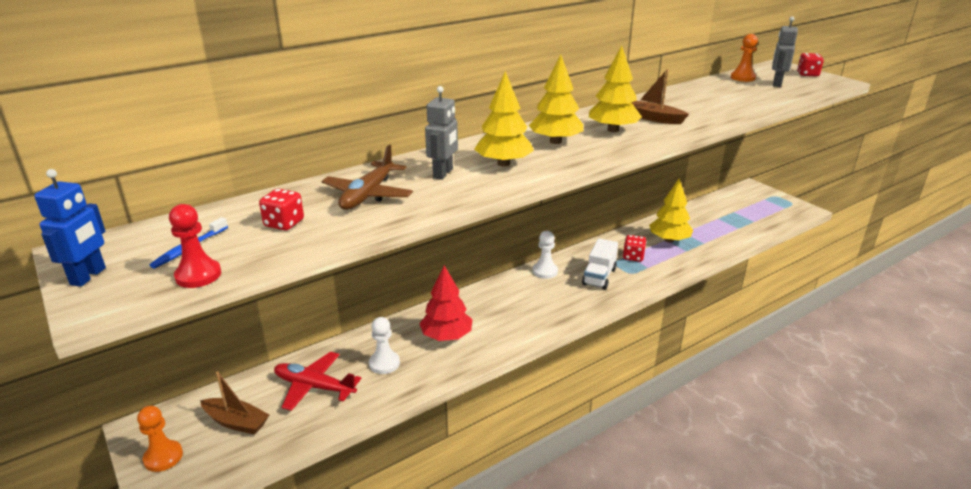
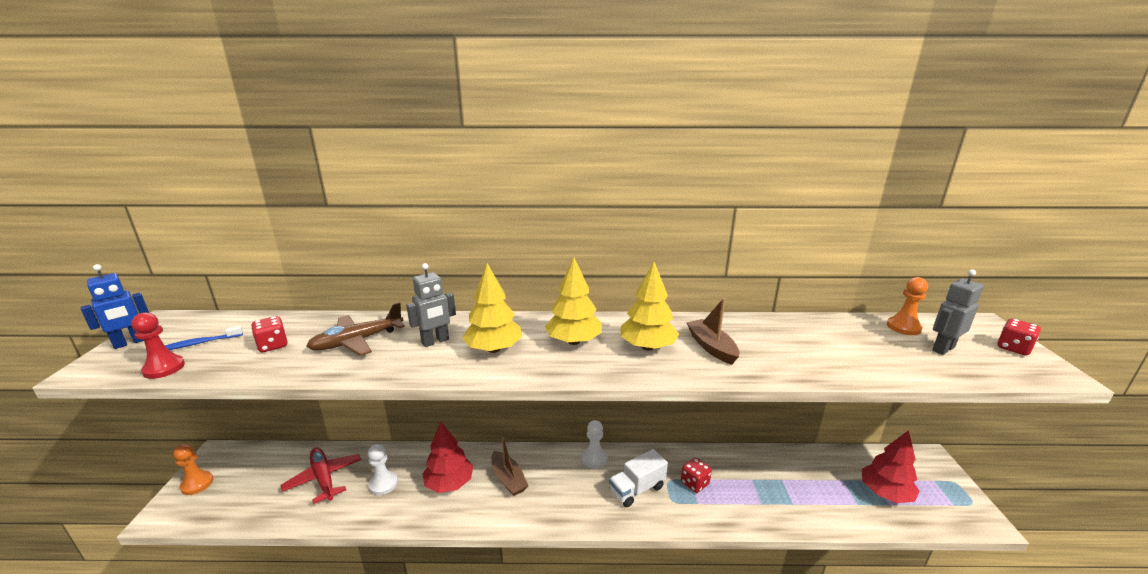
camera: 35 degrees right, 5 degrees down
brown boat [200,371,269,435] -> brown boat moved to [491,436,528,496]
yellow tree [649,179,693,243] -> none
none -> red tree [862,430,920,503]

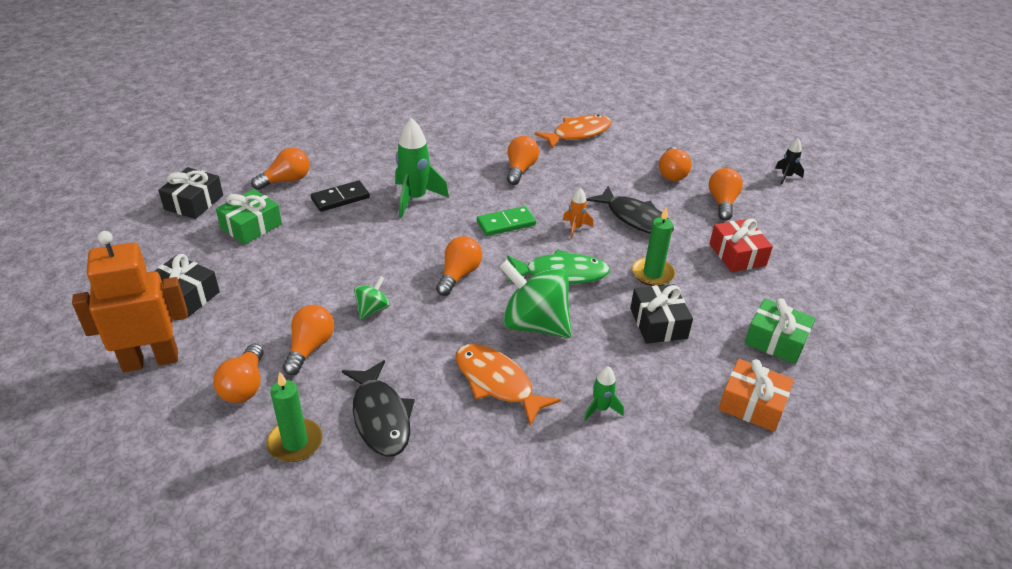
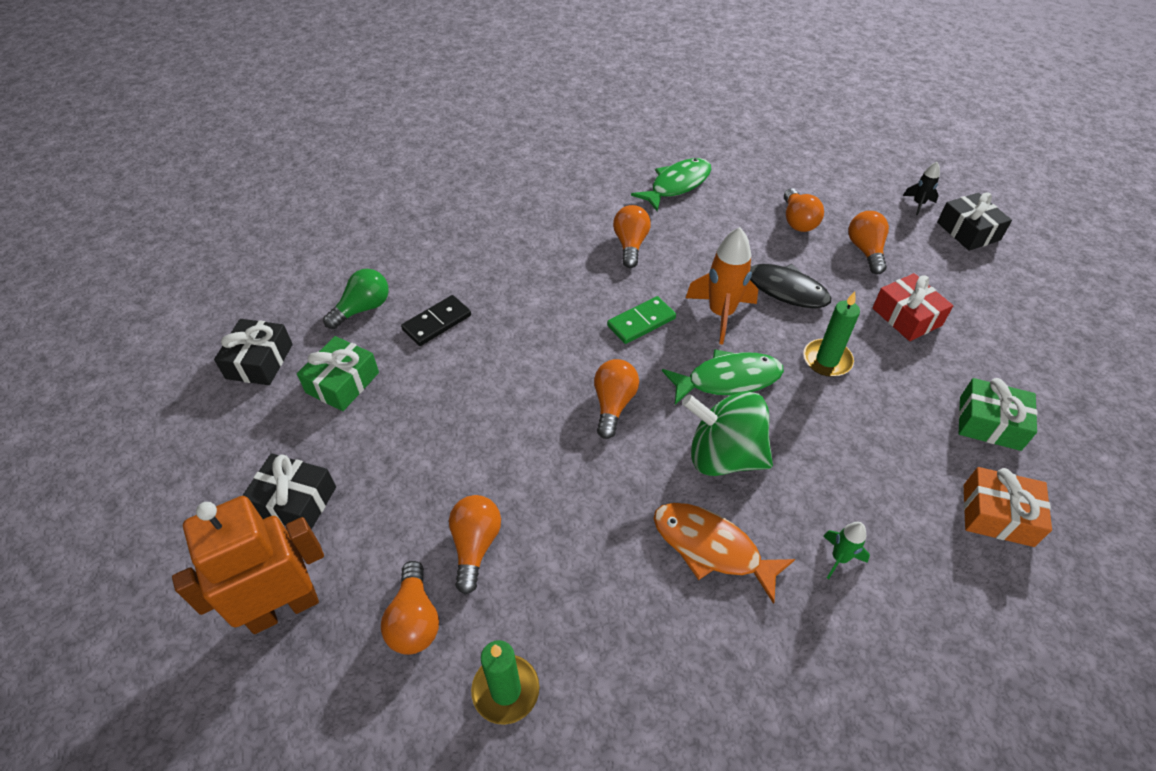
camera: 10 degrees left, 10 degrees up
orange light bulb [251,148,310,190] -> green light bulb [323,269,389,329]
black fish [342,360,415,457] -> none
green spinning top [354,276,389,320] -> none
green rocket [395,118,449,218] -> none
orange fish [535,114,612,148] -> green fish [631,158,711,211]
orange rocket [563,188,593,239] -> orange rocket [686,227,758,344], size x1.93
black gift [630,284,693,344] -> black gift moved to [937,192,1012,251]

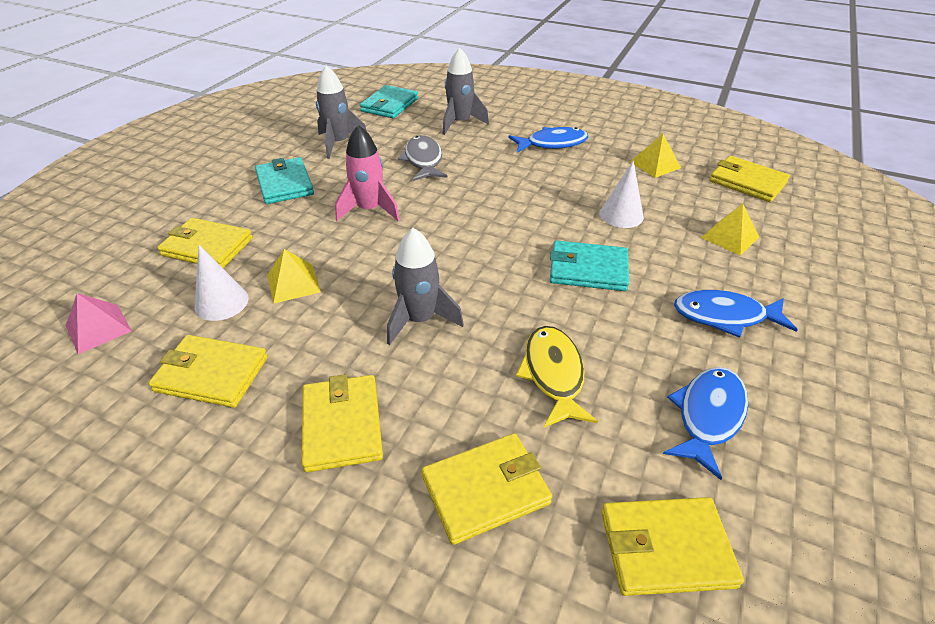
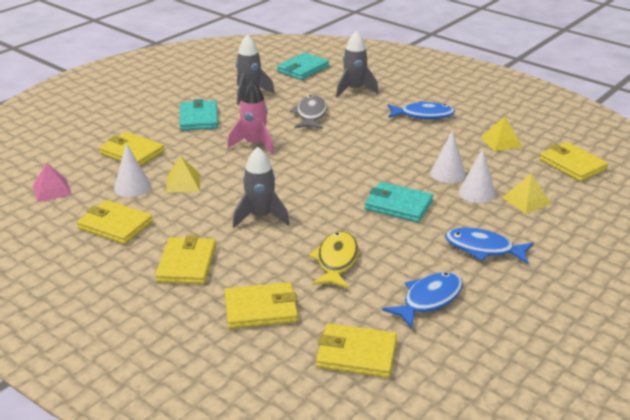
camera: 15 degrees right, 10 degrees down
none -> white cone [459,149,496,203]

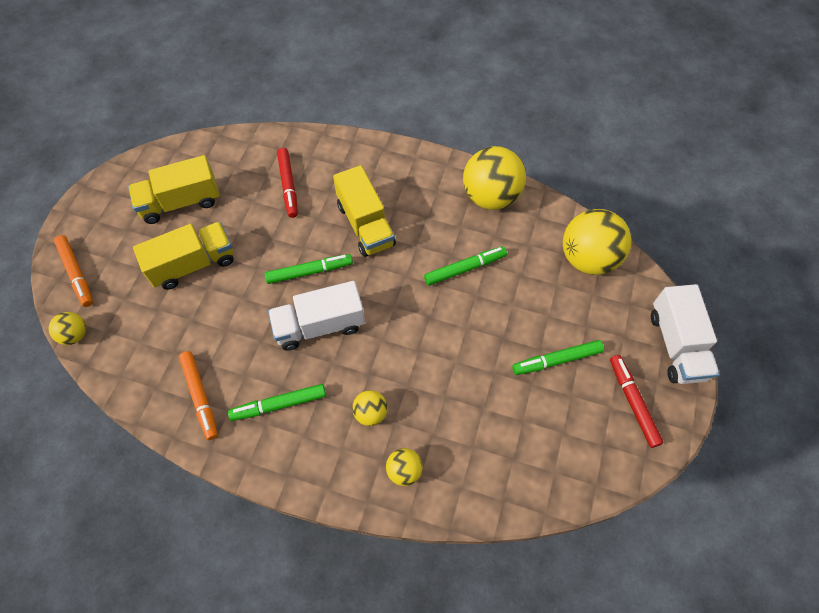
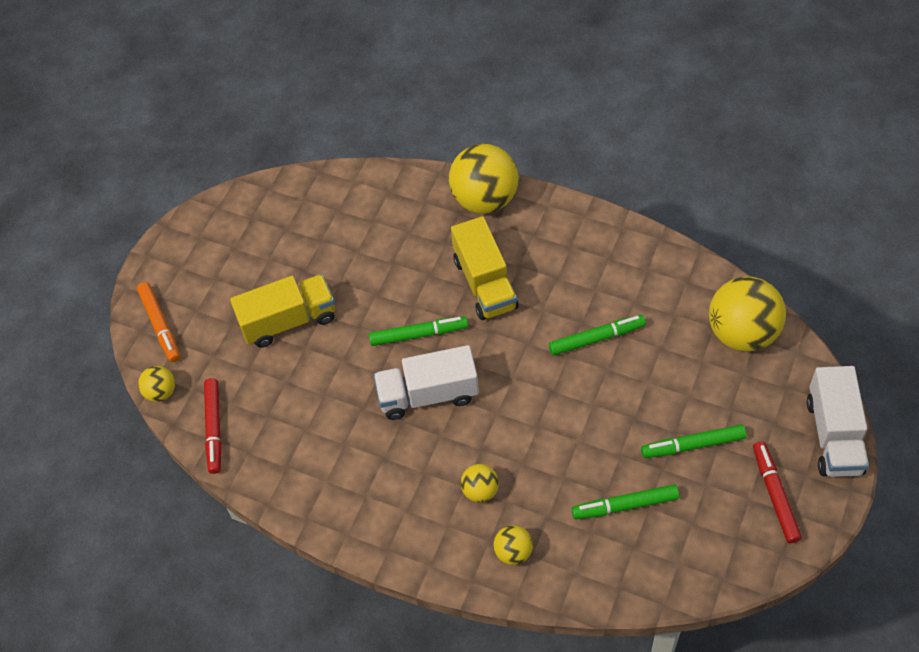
camera: 10 degrees right, 5 degrees down
yellow truck [128,155,220,224] -> none
orange marker [179,351,218,440] -> none
green marker [228,384,326,421] -> green marker moved to [572,484,679,519]
red marker [277,148,298,218] -> red marker moved to [204,378,222,474]
yellow ball [463,146,526,210] -> yellow ball moved to [449,144,519,214]

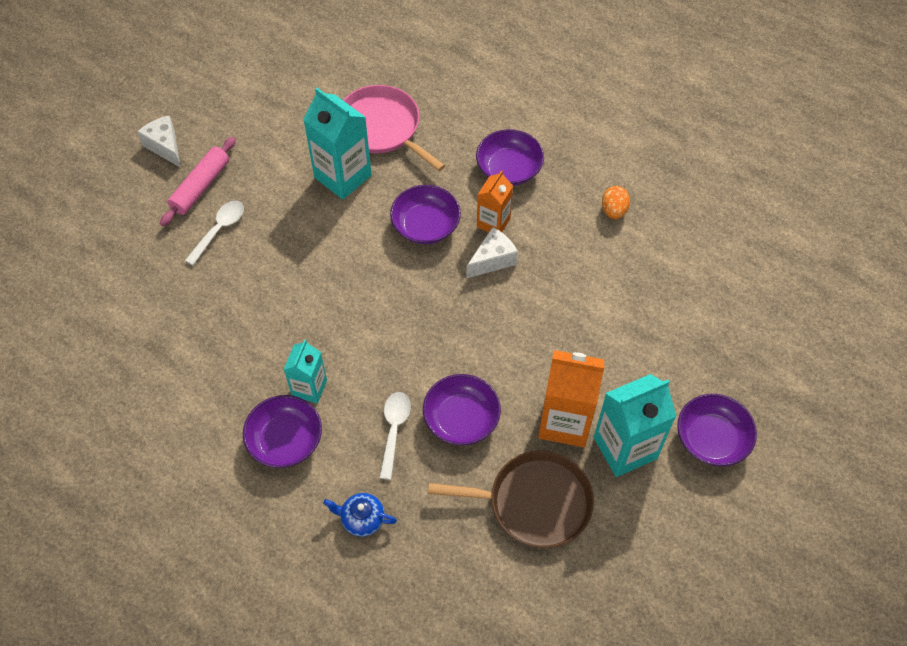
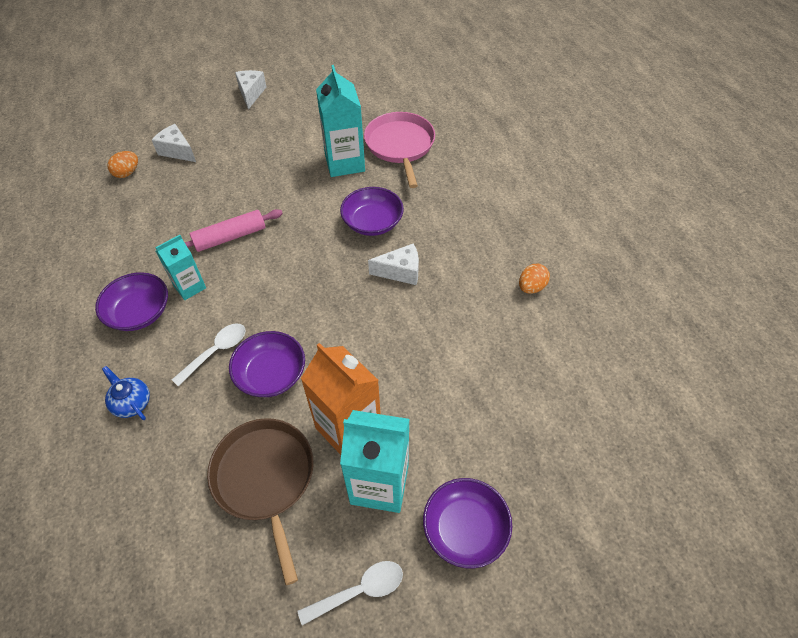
camera: 35 degrees right, 5 degrees down
pink rolling pin [160,137,236,226] -> pink rolling pin moved to [184,209,283,252]
white spoon [185,201,244,265] -> white spoon moved to [298,561,403,625]
brown pan [428,450,594,548] -> brown pan turned 150 degrees counterclockwise [207,418,314,585]
purple bowl [476,129,544,186] -> none
orange carton [477,170,513,232] -> none
none -> orange egg [107,151,138,178]
none -> white cheese [152,124,196,162]

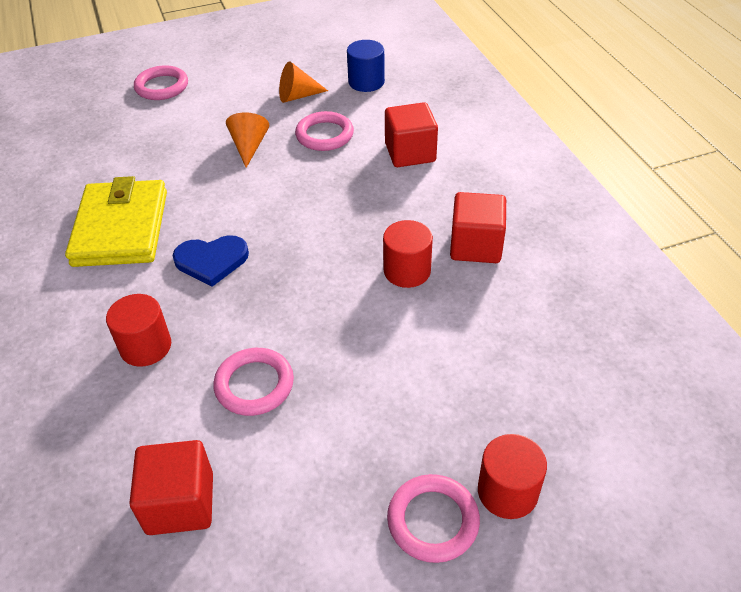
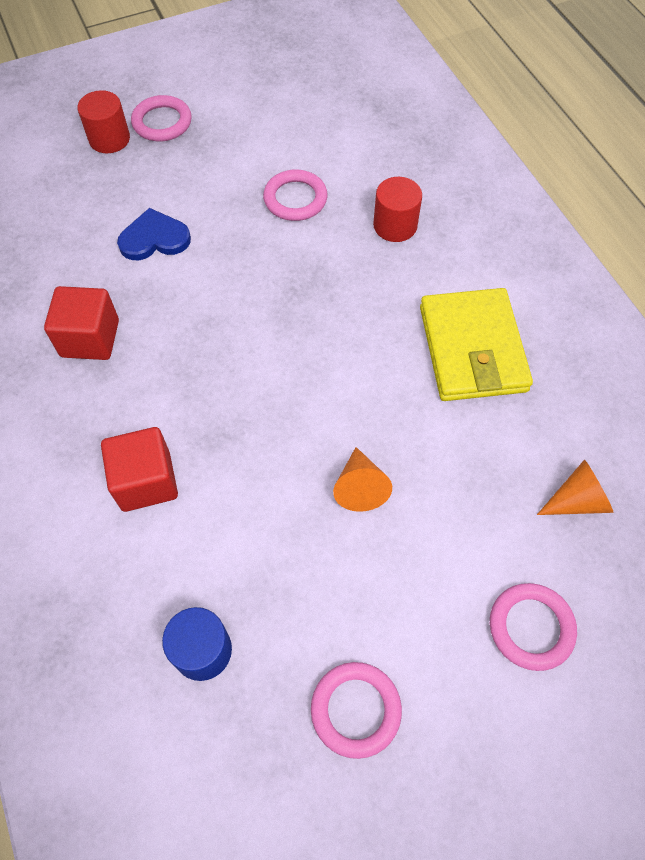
camera: 175 degrees right, 15 degrees up
red cube [129,440,213,535] -> none
blue heart [172,235,249,287] -> blue heart moved to [117,208,191,260]
orange cone [279,61,328,103] -> orange cone moved to [537,459,614,515]
pink ring [295,111,354,151] -> pink ring moved to [311,662,402,759]
red cylinder [383,220,433,288] -> none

■ Try it:
Wherever the string "marker" appears in the data above, report the whole line.

■ Written response:
orange marker [179,351,218,440] -> none
green marker [228,384,326,421] -> green marker moved to [572,484,679,519]
red marker [277,148,298,218] -> red marker moved to [204,378,222,474]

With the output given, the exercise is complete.